* WHAT YOU HAVE TO DO *
Copy everything in the records, character for character, except images.

--- PROVIDED RECORDS Enclosed Below ---

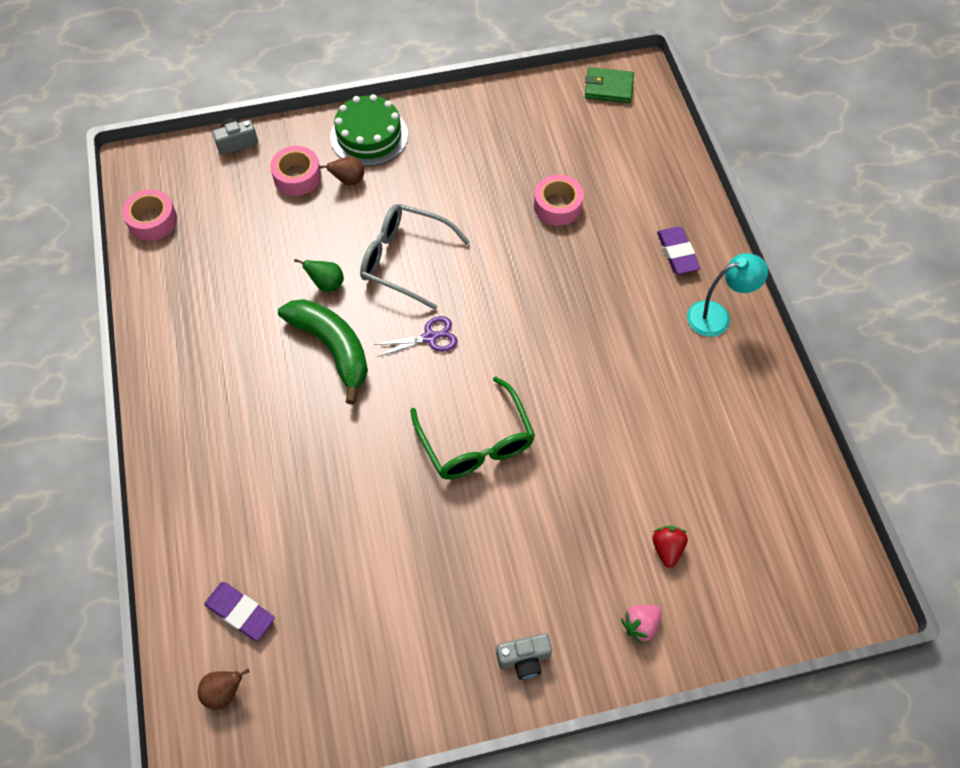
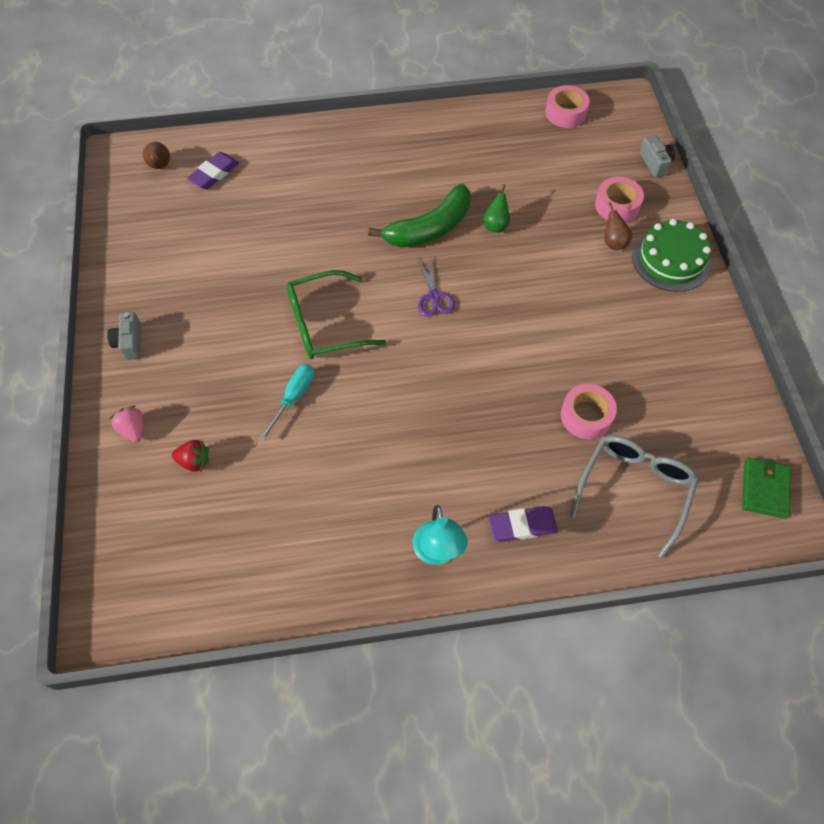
camera: 95 degrees right, 0 degrees up
(404, 260) = (520, 282): grey glasses -> grey glasses (634, 489)
(574, 461) = (293, 398): none -> turquoise screwdriver

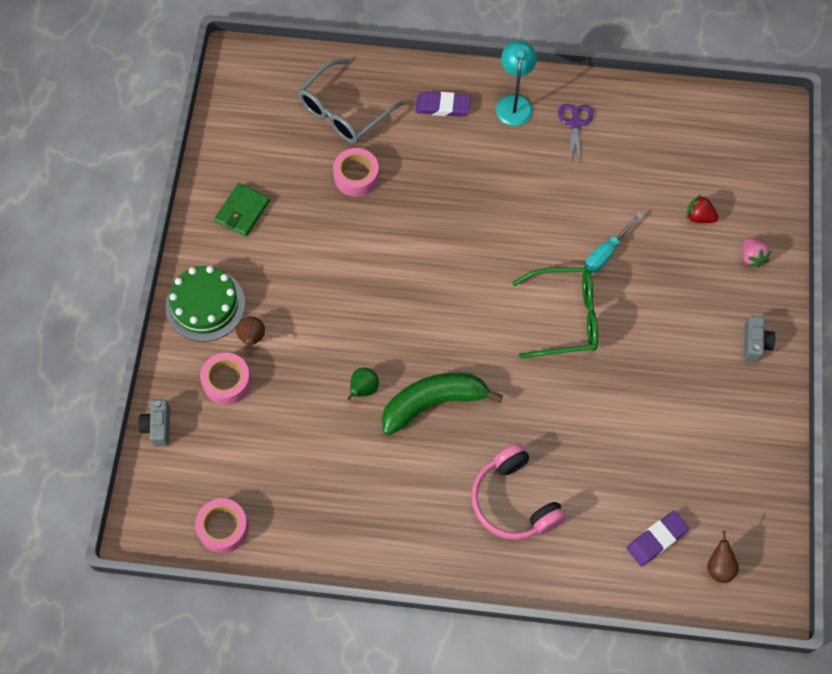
camera: 165 degrees left, 5 degrees up
(339, 174) = (514, 501): none -> pink headphones
(434, 297) = (452, 321): purple scissors -> purple scissors (575, 123)
(764, 489) = (242, 88): green wallet -> green wallet (243, 211)

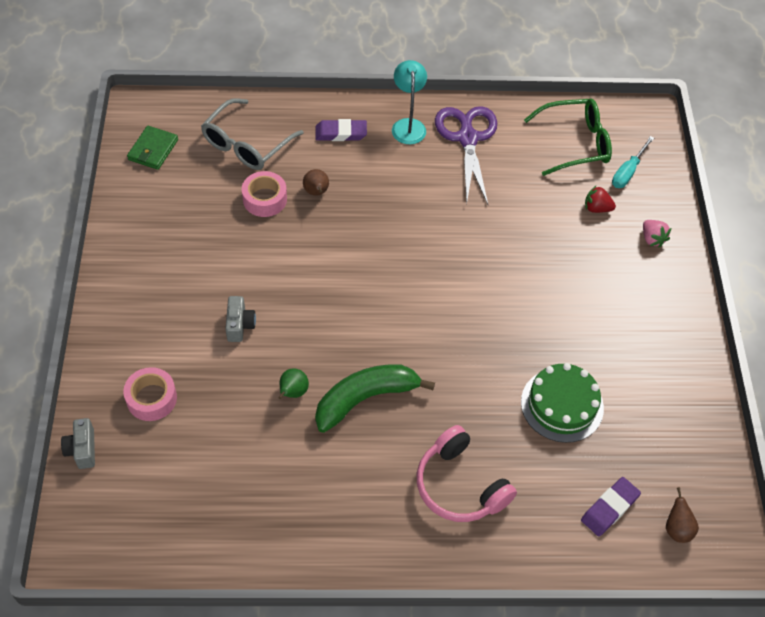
camera: 10 degrees left, 10 degrees down
(205, 305) = (124, 327): green cake -> green cake (562, 405)
(223, 528) = (159, 544): pink tape -> none
(243, 211) = (155, 239): green wallet -> green wallet (153, 150)
(252, 338) = (174, 354): brown pear -> brown pear (316, 192)
(565, 318) = (484, 308): green glasses -> green glasses (575, 143)
(575, 123) = (467, 138): purple scissors -> purple scissors, size x1.91
(606, 252) = (515, 246): turquoise screwdriver -> turquoise screwdriver (628, 172)
(754, 343) = (670, 315): grey camera -> grey camera (239, 325)

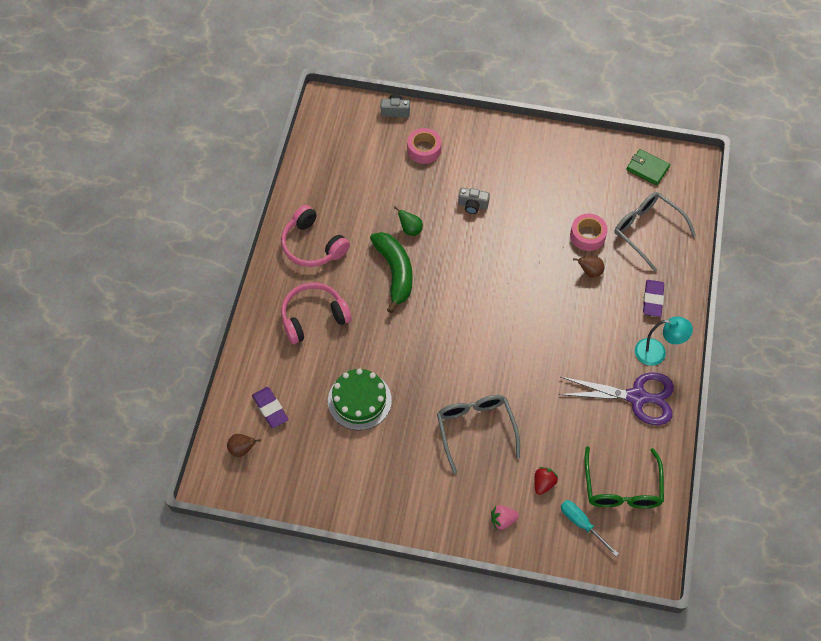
camera: 105 degrees right, 5 degrees up
(344, 513) = (312, 245): none -> pink headphones
(556, 278) = (475, 429): none -> grey glasses

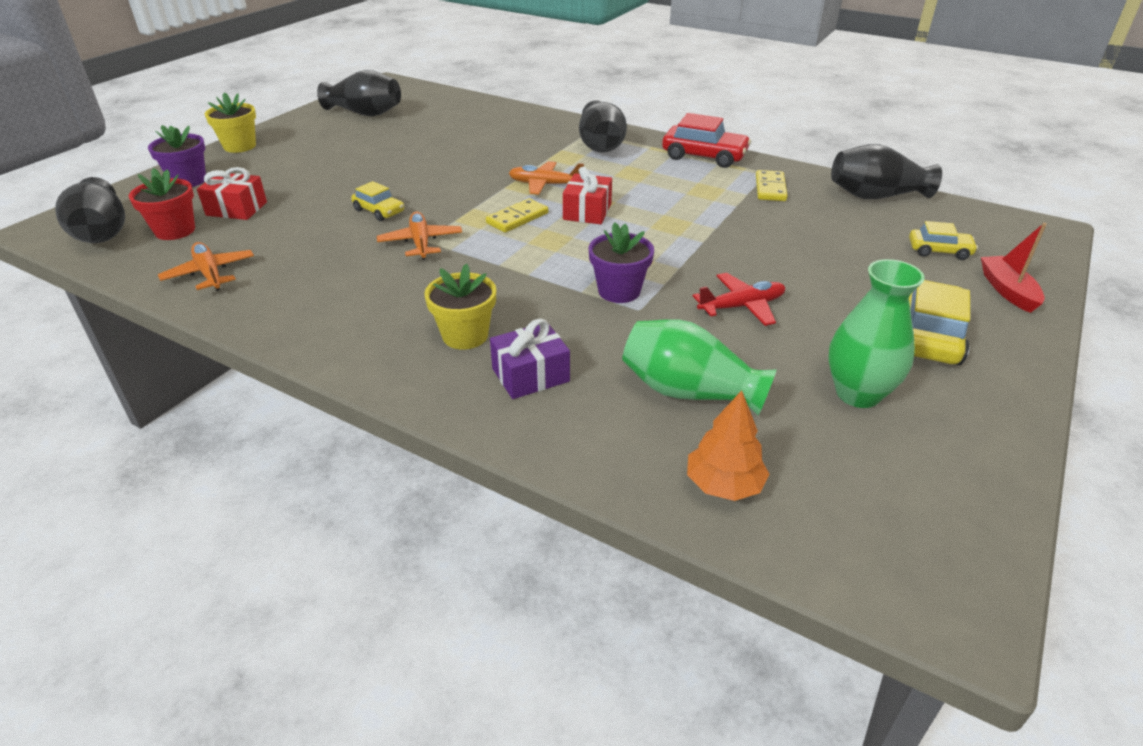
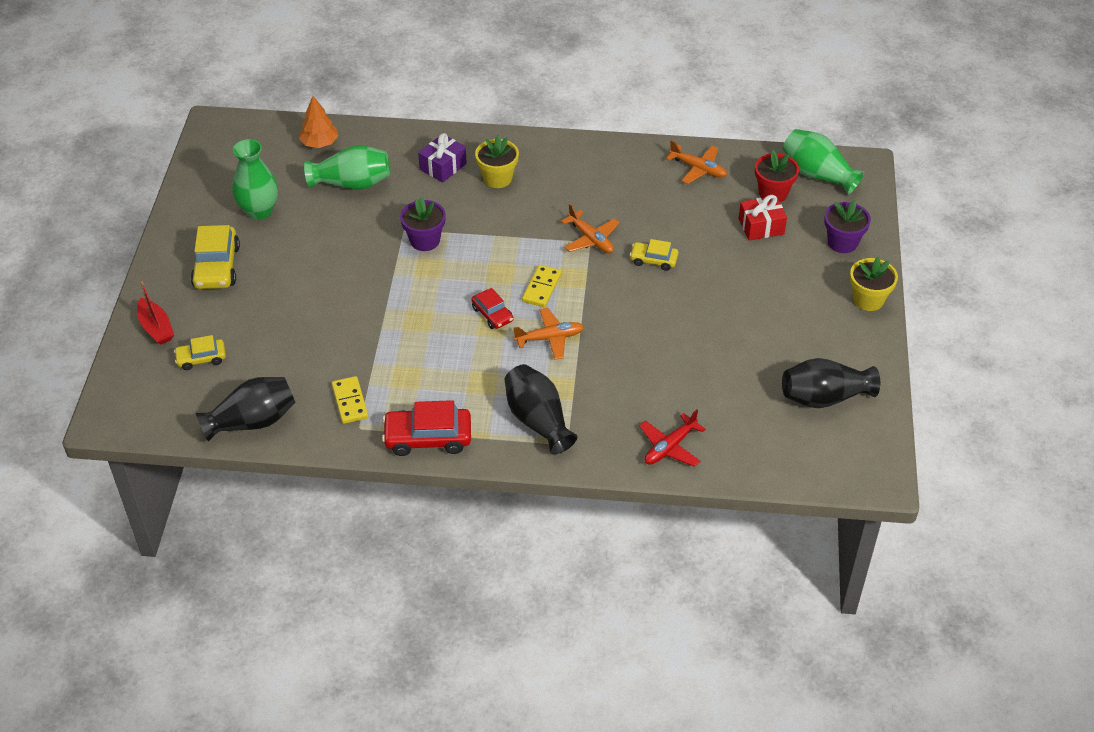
camera: 155 degrees right, 10 degrees up
(102, 233) = (817, 174): black vase -> green vase
(587, 211) = (492, 314): red gift -> red car
(741, 306) = (339, 253): red plane -> red plane (669, 447)

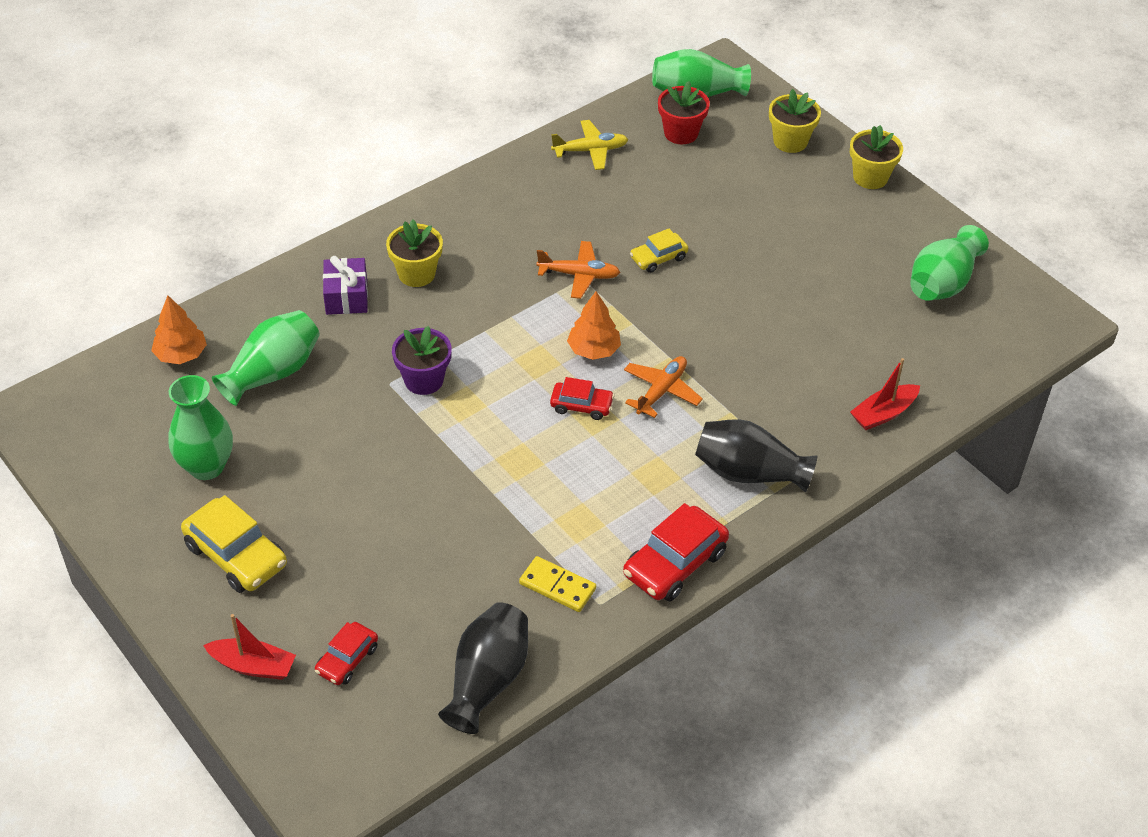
camera: 45 degrees left, 0 degrees up
(201, 358) = (347, 659): yellow car -> red car
(541, 288) = (594, 350): yellow domino -> orange tree
(669, 447) = (883, 413): red plane -> red boat
(698, 169) = (590, 150): orange plane -> yellow plane
(761, 226) = (709, 169): red gift -> none
(824, 397) = (942, 283): black vase -> green vase
(842, 242) = (790, 141): purple flower pot -> yellow flower pot

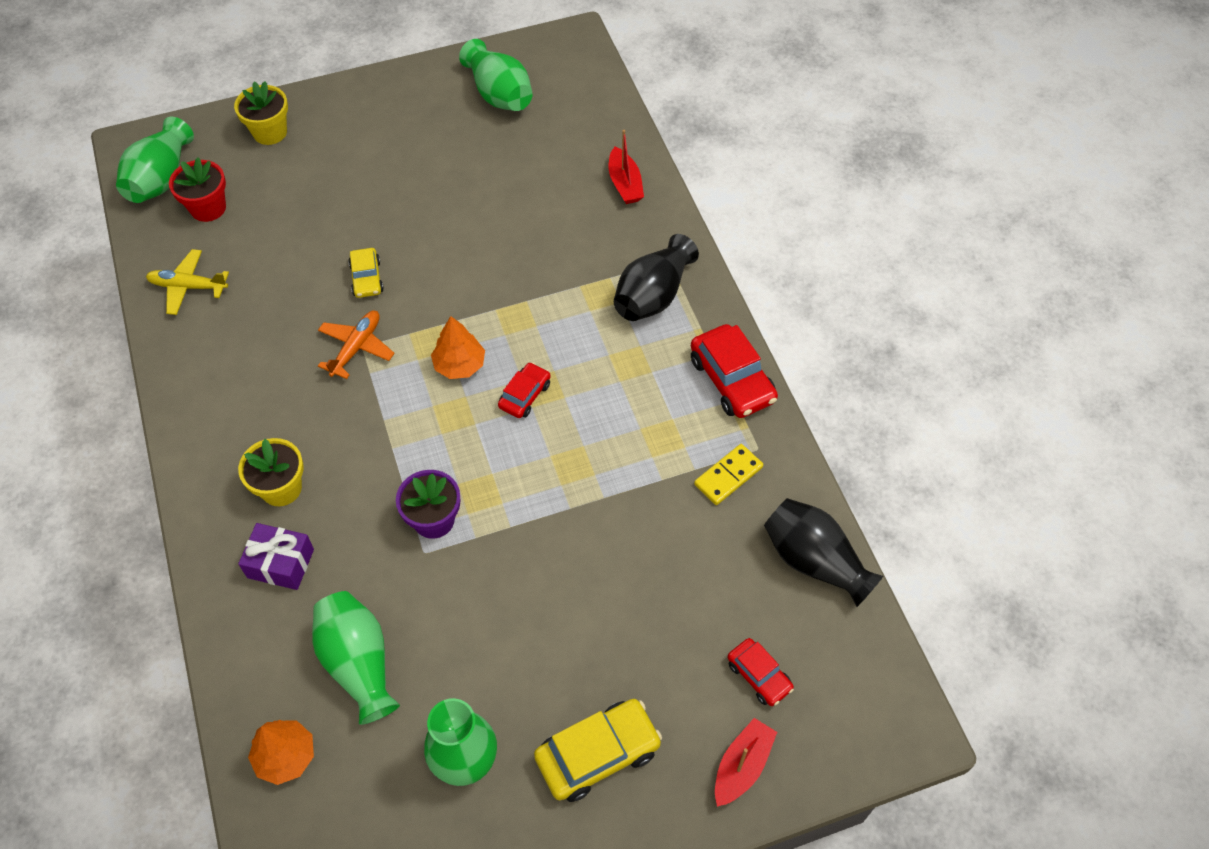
camera: 70 degrees left, 10 degrees up
(590, 150) = (188, 287): yellow plane -> yellow plane turned 90 degrees counterclockwise
(661, 391) = (533, 328): orange plane -> none
(870, 177) = (349, 94): yellow flower pot -> none

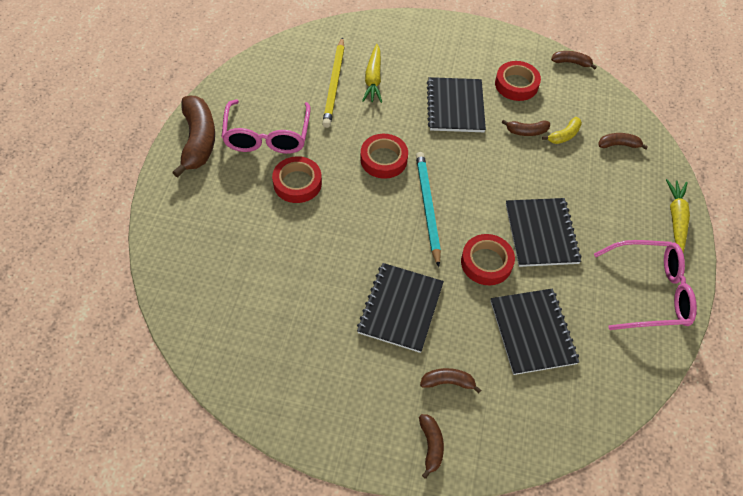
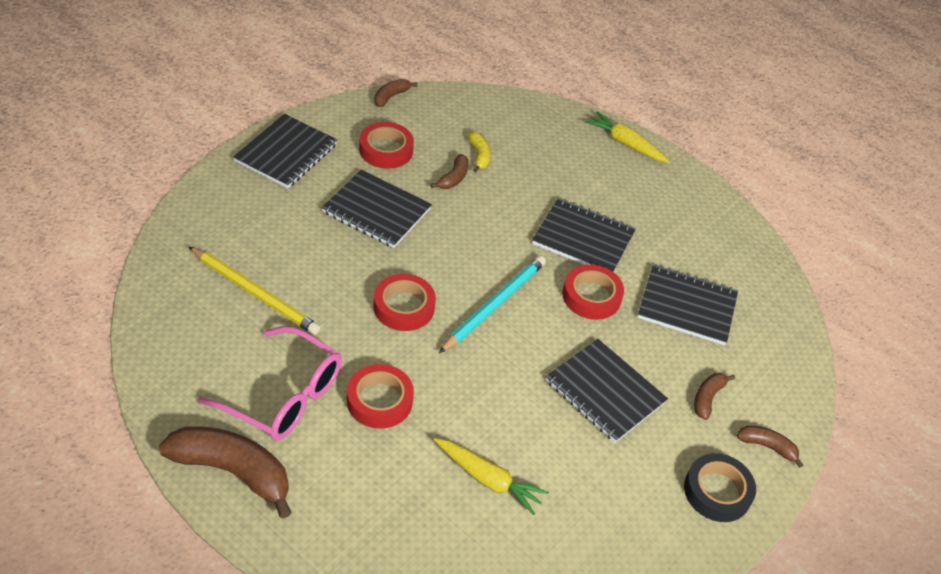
camera: 65 degrees left, 10 degrees down
(360, 422) = (717, 491): none -> black tape
(373, 79) = (277, 255): yellow carrot -> yellow carrot (488, 479)
(427, 207) = (494, 305): turquoise pencil -> turquoise pencil turned 105 degrees clockwise
(463, 40) = (286, 153): none -> black notebook
(618, 145) = (518, 128): brown banana -> none
(650, 292) = (689, 205): pink glasses -> none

--- End of Enclosed PROVIDED RECORDS ---

* RESPONSE TO THIS EXERCISE *
camera: 95 degrees right, 0 degrees up
(404, 260) = (520, 282): grey glasses -> grey glasses (634, 489)
(574, 461) = (293, 398): none -> turquoise screwdriver

camera: 165 degrees left, 5 degrees up
(339, 174) = (514, 501): none -> pink headphones
(434, 297) = (452, 321): purple scissors -> purple scissors (575, 123)
(764, 489) = (242, 88): green wallet -> green wallet (243, 211)

camera: 10 degrees left, 10 degrees down
(205, 305) = (124, 327): green cake -> green cake (562, 405)
(223, 528) = (159, 544): pink tape -> none
(243, 211) = (155, 239): green wallet -> green wallet (153, 150)
(252, 338) = (174, 354): brown pear -> brown pear (316, 192)
(565, 318) = (484, 308): green glasses -> green glasses (575, 143)
(575, 123) = (467, 138): purple scissors -> purple scissors, size x1.91
(606, 252) = (515, 246): turquoise screwdriver -> turquoise screwdriver (628, 172)
(754, 343) = (670, 315): grey camera -> grey camera (239, 325)

camera: 105 degrees right, 5 degrees up
(344, 513) = (312, 245): none -> pink headphones
(556, 278) = (475, 429): none -> grey glasses

camera: 155 degrees right, 10 degrees up
(102, 233) = (817, 174): black vase -> green vase
(587, 211) = (492, 314): red gift -> red car
(741, 306) = (339, 253): red plane -> red plane (669, 447)

camera: 45 degrees left, 0 degrees up
(201, 358) = (347, 659): yellow car -> red car
(541, 288) = (594, 350): yellow domino -> orange tree
(669, 447) = (883, 413): red plane -> red boat
(698, 169) = (590, 150): orange plane -> yellow plane
(761, 226) = (709, 169): red gift -> none
(824, 397) = (942, 283): black vase -> green vase
(842, 242) = (790, 141): purple flower pot -> yellow flower pot

camera: 70 degrees left, 10 degrees up
(590, 150) = (188, 287): yellow plane -> yellow plane turned 90 degrees counterclockwise
(661, 391) = (533, 328): orange plane -> none
(870, 177) = (349, 94): yellow flower pot -> none

camera: 65 degrees left, 10 degrees down
(360, 422) = (717, 491): none -> black tape
(373, 79) = (277, 255): yellow carrot -> yellow carrot (488, 479)
(427, 207) = (494, 305): turquoise pencil -> turquoise pencil turned 105 degrees clockwise
(463, 40) = (286, 153): none -> black notebook
(618, 145) = (518, 128): brown banana -> none
(650, 292) = (689, 205): pink glasses -> none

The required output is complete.